Exactly as written, copy the lines of the data below from the first through the one containing "yellow wallet: 4 -> 2".

### TASK DATA
......
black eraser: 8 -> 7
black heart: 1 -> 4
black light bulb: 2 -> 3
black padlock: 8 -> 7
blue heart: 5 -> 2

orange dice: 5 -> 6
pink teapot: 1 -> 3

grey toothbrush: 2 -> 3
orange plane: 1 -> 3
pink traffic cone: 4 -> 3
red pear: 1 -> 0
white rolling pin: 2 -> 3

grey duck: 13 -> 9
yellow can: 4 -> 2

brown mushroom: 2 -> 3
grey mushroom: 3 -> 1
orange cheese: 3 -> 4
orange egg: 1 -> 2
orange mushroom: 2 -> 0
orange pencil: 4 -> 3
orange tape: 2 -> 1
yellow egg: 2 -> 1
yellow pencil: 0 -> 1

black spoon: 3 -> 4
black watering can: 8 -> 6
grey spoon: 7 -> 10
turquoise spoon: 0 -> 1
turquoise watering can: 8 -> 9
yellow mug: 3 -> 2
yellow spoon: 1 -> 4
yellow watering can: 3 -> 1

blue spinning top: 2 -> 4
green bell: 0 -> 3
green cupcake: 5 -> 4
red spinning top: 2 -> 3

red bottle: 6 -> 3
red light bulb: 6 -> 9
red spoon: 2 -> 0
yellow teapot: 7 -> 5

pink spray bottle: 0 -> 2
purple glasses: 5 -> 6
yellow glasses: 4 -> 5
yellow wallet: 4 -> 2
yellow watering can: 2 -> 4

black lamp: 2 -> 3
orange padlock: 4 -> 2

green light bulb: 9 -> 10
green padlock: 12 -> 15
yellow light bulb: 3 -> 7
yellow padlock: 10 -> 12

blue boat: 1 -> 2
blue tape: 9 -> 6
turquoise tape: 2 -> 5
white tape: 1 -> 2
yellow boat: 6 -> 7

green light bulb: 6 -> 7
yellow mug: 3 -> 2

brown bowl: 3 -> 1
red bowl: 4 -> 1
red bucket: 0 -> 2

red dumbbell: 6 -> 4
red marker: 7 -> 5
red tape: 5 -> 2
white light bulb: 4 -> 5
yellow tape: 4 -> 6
......
### YOUR SOLUTION
black eraser: 8 -> 7
black heart: 1 -> 4
black light bulb: 2 -> 3
black padlock: 8 -> 7
blue heart: 5 -> 2

orange dice: 5 -> 6
pink teapot: 1 -> 3

grey toothbrush: 2 -> 3
orange plane: 1 -> 3
pink traffic cone: 4 -> 3
red pear: 1 -> 0
white rolling pin: 2 -> 3

grey duck: 13 -> 9
yellow can: 4 -> 2

brown mushroom: 2 -> 3
grey mushroom: 3 -> 1
orange cheese: 3 -> 4
orange egg: 1 -> 2
orange mushroom: 2 -> 0
orange pencil: 4 -> 3
orange tape: 2 -> 1
yellow egg: 2 -> 1
yellow pencil: 0 -> 1

black spoon: 3 -> 4
black watering can: 8 -> 6
grey spoon: 7 -> 10
turquoise spoon: 0 -> 1
turquoise watering can: 8 -> 9
yellow mug: 3 -> 2
yellow spoon: 1 -> 4
yellow watering can: 3 -> 1

blue spinning top: 2 -> 4
green bell: 0 -> 3
green cupcake: 5 -> 4
red spinning top: 2 -> 3

red bottle: 6 -> 3
red light bulb: 6 -> 9
red spoon: 2 -> 0
yellow teapot: 7 -> 5

pink spray bottle: 0 -> 2
purple glasses: 5 -> 6
yellow glasses: 4 -> 5
yellow wallet: 4 -> 2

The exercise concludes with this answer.